Start of Block
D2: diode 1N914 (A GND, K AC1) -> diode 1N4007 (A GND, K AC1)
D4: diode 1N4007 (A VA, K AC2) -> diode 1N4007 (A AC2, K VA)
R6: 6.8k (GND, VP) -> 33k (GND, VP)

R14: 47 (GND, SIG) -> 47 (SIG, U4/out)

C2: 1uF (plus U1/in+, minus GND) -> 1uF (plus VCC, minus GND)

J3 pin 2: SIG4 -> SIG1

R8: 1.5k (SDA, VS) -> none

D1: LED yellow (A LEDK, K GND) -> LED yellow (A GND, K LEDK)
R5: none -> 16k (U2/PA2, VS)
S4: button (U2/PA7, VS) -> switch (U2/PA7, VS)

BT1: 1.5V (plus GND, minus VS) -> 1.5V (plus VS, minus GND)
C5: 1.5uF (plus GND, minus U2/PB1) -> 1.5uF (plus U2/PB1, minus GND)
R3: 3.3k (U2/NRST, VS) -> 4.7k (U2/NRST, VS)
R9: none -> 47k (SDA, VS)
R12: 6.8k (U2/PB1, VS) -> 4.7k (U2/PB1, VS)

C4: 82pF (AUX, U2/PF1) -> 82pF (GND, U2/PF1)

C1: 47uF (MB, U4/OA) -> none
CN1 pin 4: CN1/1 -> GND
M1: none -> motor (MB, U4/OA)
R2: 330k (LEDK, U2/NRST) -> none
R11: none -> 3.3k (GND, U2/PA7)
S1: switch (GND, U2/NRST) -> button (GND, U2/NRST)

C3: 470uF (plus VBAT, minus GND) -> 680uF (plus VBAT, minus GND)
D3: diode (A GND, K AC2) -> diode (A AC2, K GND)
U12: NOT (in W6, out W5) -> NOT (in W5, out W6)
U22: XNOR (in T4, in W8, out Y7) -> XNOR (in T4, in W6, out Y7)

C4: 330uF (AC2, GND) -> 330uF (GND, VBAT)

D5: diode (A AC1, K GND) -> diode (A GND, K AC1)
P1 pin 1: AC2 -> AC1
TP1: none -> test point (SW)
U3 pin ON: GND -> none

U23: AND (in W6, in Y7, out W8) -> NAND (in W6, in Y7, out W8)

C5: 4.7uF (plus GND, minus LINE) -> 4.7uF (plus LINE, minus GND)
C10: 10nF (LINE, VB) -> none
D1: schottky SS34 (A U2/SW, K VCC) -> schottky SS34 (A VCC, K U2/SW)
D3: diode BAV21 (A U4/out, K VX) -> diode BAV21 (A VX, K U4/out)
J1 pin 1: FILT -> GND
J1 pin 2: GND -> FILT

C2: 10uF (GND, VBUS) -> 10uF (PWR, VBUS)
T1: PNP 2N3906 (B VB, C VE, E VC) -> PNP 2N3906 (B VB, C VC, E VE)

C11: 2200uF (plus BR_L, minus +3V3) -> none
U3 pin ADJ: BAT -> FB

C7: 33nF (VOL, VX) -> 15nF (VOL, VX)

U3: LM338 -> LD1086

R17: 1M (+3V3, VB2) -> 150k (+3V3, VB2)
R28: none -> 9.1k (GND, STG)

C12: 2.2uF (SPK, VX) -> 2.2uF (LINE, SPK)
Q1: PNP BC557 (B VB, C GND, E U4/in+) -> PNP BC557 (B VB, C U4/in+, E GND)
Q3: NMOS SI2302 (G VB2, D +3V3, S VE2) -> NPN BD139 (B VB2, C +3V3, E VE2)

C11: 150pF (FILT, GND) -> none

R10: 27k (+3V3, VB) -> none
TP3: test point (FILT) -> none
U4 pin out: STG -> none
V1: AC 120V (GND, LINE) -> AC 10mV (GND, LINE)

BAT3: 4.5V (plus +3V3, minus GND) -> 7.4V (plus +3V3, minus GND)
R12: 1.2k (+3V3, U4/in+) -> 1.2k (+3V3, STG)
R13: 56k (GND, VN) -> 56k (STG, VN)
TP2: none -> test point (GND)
End of Block
● TASK DIRECTIONS
The answer must be a word-for-word reproduction of every record above.

● RESULT OF THE EXERCISE
D2: diode 1N914 (A GND, K AC1) -> diode 1N4007 (A GND, K AC1)
D4: diode 1N4007 (A VA, K AC2) -> diode 1N4007 (A AC2, K VA)
R6: 6.8k (GND, VP) -> 33k (GND, VP)

R14: 47 (GND, SIG) -> 47 (SIG, U4/out)

C2: 1uF (plus U1/in+, minus GND) -> 1uF (plus VCC, minus GND)

J3 pin 2: SIG4 -> SIG1

R8: 1.5k (SDA, VS) -> none

D1: LED yellow (A LEDK, K GND) -> LED yellow (A GND, K LEDK)
R5: none -> 16k (U2/PA2, VS)
S4: button (U2/PA7, VS) -> switch (U2/PA7, VS)

BT1: 1.5V (plus GND, minus VS) -> 1.5V (plus VS, minus GND)
C5: 1.5uF (plus GND, minus U2/PB1) -> 1.5uF (plus U2/PB1, minus GND)
R3: 3.3k (U2/NRST, VS) -> 4.7k (U2/NRST, VS)
R9: none -> 47k (SDA, VS)
R12: 6.8k (U2/PB1, VS) -> 4.7k (U2/PB1, VS)

C4: 82pF (AUX, U2/PF1) -> 82pF (GND, U2/PF1)

C1: 47uF (MB, U4/OA) -> none
CN1 pin 4: CN1/1 -> GND
M1: none -> motor (MB, U4/OA)
R2: 330k (LEDK, U2/NRST) -> none
R11: none -> 3.3k (GND, U2/PA7)
S1: switch (GND, U2/NRST) -> button (GND, U2/NRST)

C3: 470uF (plus VBAT, minus GND) -> 680uF (plus VBAT, minus GND)
D3: diode (A GND, K AC2) -> diode (A AC2, K GND)
U12: NOT (in W6, out W5) -> NOT (in W5, out W6)
U22: XNOR (in T4, in W8, out Y7) -> XNOR (in T4, in W6, out Y7)

C4: 330uF (AC2, GND) -> 330uF (GND, VBAT)

D5: diode (A AC1, K GND) -> diode (A GND, K AC1)
P1 pin 1: AC2 -> AC1
TP1: none -> test point (SW)
U3 pin ON: GND -> none

U23: AND (in W6, in Y7, out W8) -> NAND (in W6, in Y7, out W8)

C5: 4.7uF (plus GND, minus LINE) -> 4.7uF (plus LINE, minus GND)
C10: 10nF (LINE, VB) -> none
D1: schottky SS34 (A U2/SW, K VCC) -> schottky SS34 (A VCC, K U2/SW)
D3: diode BAV21 (A U4/out, K VX) -> diode BAV21 (A VX, K U4/out)
J1 pin 1: FILT -> GND
J1 pin 2: GND -> FILT

C2: 10uF (GND, VBUS) -> 10uF (PWR, VBUS)
T1: PNP 2N3906 (B VB, C VE, E VC) -> PNP 2N3906 (B VB, C VC, E VE)

C11: 2200uF (plus BR_L, minus +3V3) -> none
U3 pin ADJ: BAT -> FB

C7: 33nF (VOL, VX) -> 15nF (VOL, VX)

U3: LM338 -> LD1086

R17: 1M (+3V3, VB2) -> 150k (+3V3, VB2)
R28: none -> 9.1k (GND, STG)

C12: 2.2uF (SPK, VX) -> 2.2uF (LINE, SPK)
Q1: PNP BC557 (B VB, C GND, E U4/in+) -> PNP BC557 (B VB, C U4/in+, E GND)
Q3: NMOS SI2302 (G VB2, D +3V3, S VE2) -> NPN BD139 (B VB2, C +3V3, E VE2)

C11: 150pF (FILT, GND) -> none

R10: 27k (+3V3, VB) -> none
TP3: test point (FILT) -> none
U4 pin out: STG -> none
V1: AC 120V (GND, LINE) -> AC 10mV (GND, LINE)

BAT3: 4.5V (plus +3V3, minus GND) -> 7.4V (plus +3V3, minus GND)
R12: 1.2k (+3V3, U4/in+) -> 1.2k (+3V3, STG)
R13: 56k (GND, VN) -> 56k (STG, VN)
TP2: none -> test point (GND)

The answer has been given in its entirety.